*ACTION ITEM:*
Without reproducing any picture, copy the records word for word.

[[ DATASET, beginning ]]

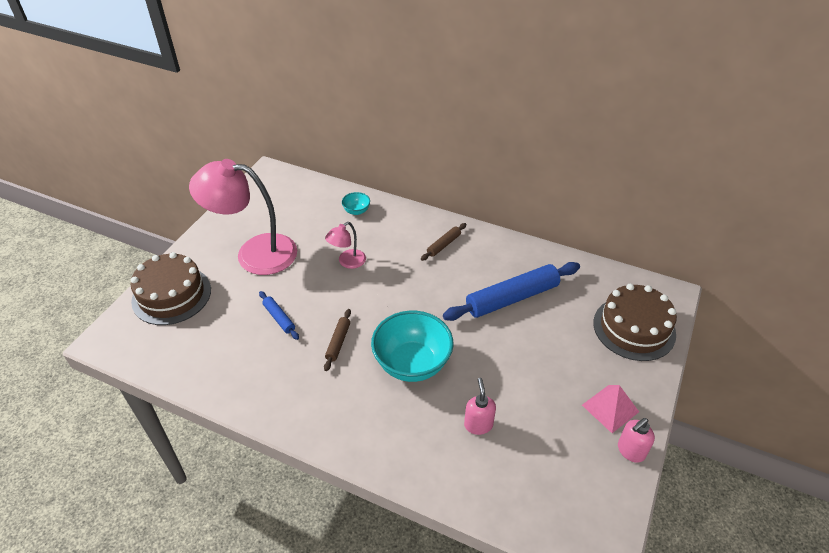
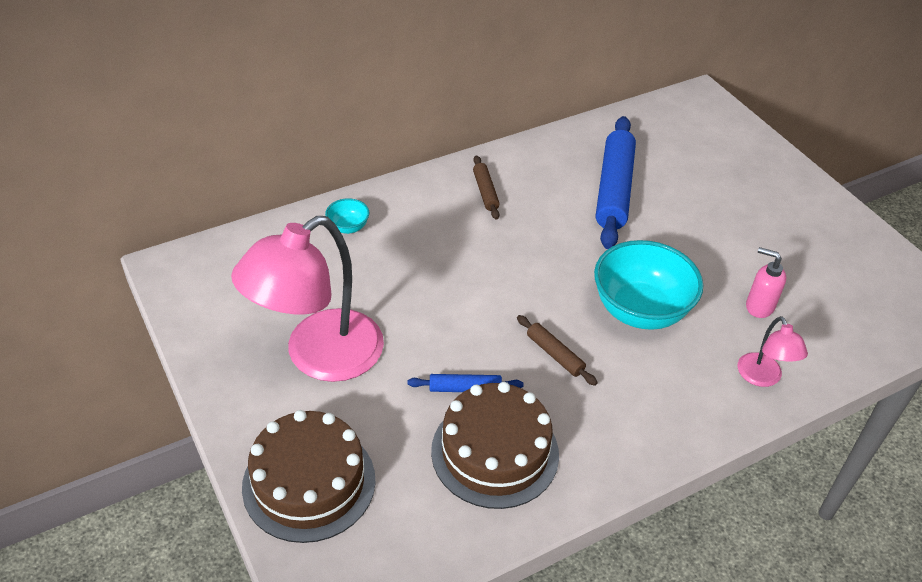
camera: 55 degrees left, 0 degrees up
pink lamp [325,222,366,269] -> pink lamp moved to [738,316,808,387]
pink pyramid [582,385,639,433] -> none
brown cake [593,284,677,361] -> brown cake moved to [431,382,559,509]
pink soap dispenser [618,418,655,463] -> none

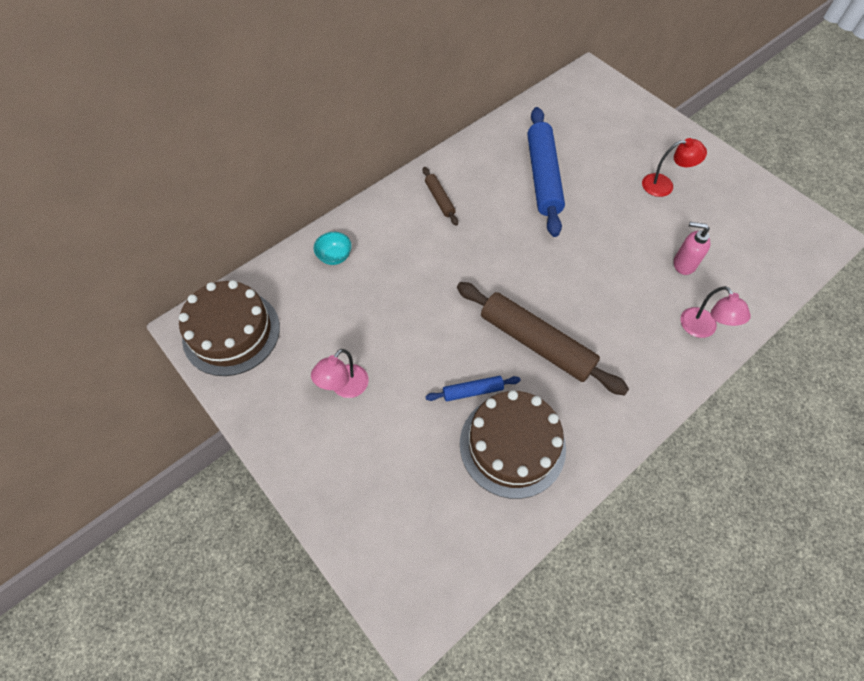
camera: 10 degrees left, 15 degrees up
pink lamp [231,216,384,382] -> pink lamp [311,349,369,398], size x0.46
brown cake [242,410,376,543] -> brown cake moved to [179,280,280,376]
brown rolling pin [517,315,598,386] -> brown rolling pin [457,282,629,396], size x2.12
turquoise bowl [594,240,703,330] -> none
none -> red lamp [642,138,707,197]

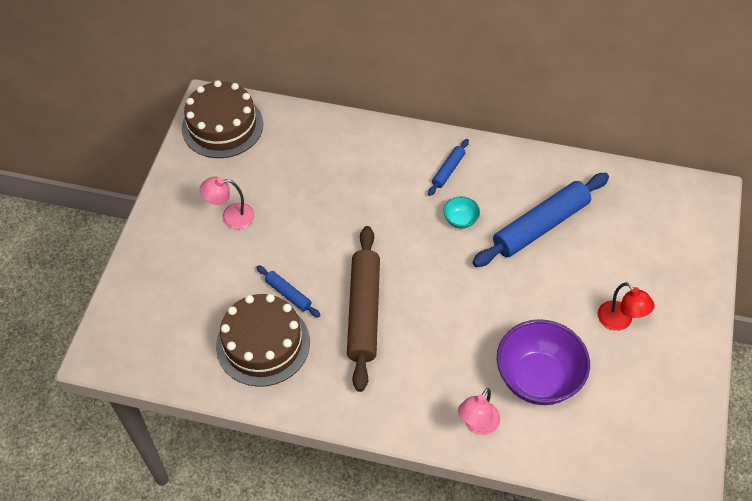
camera: 55 degrees right, 5 degrees down
turquoise bowl [314,232,352,265] -> turquoise bowl moved to [443,196,480,229]
brown rolling pin [423,167,458,226] -> blue rolling pin [428,139,469,196]
pink soap dispenser [674,222,710,275] -> purple bowl [497,319,590,405]

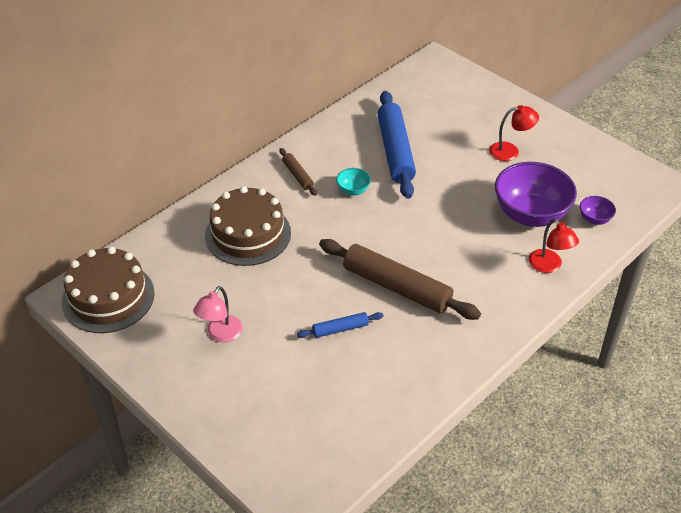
camera: 60 degrees left, 10 degrees down
brown cake [216,294,310,387] -> brown cake moved to [205,186,291,266]
blue rolling pin [428,139,469,196] -> brown rolling pin [279,148,317,196]
pink lamp [458,388,500,435] -> red lamp [529,218,579,273]
none -> purple bowl [580,196,616,225]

[[ DATASET, end ]]

*EXERCISE RESULT:*
camera: 55 degrees left, 0 degrees up
pink lamp [325,222,366,269] -> pink lamp moved to [738,316,808,387]
pink pyramid [582,385,639,433] -> none
brown cake [593,284,677,361] -> brown cake moved to [431,382,559,509]
pink soap dispenser [618,418,655,463] -> none

camera: 10 degrees left, 15 degrees up
pink lamp [231,216,384,382] -> pink lamp [311,349,369,398], size x0.46
brown cake [242,410,376,543] -> brown cake moved to [179,280,280,376]
brown rolling pin [517,315,598,386] -> brown rolling pin [457,282,629,396], size x2.12
turquoise bowl [594,240,703,330] -> none
none -> red lamp [642,138,707,197]

camera: 55 degrees right, 5 degrees down
turquoise bowl [314,232,352,265] -> turquoise bowl moved to [443,196,480,229]
brown rolling pin [423,167,458,226] -> blue rolling pin [428,139,469,196]
pink soap dispenser [674,222,710,275] -> purple bowl [497,319,590,405]

camera: 60 degrees left, 10 degrees down
brown cake [216,294,310,387] -> brown cake moved to [205,186,291,266]
blue rolling pin [428,139,469,196] -> brown rolling pin [279,148,317,196]
pink lamp [458,388,500,435] -> red lamp [529,218,579,273]
none -> purple bowl [580,196,616,225]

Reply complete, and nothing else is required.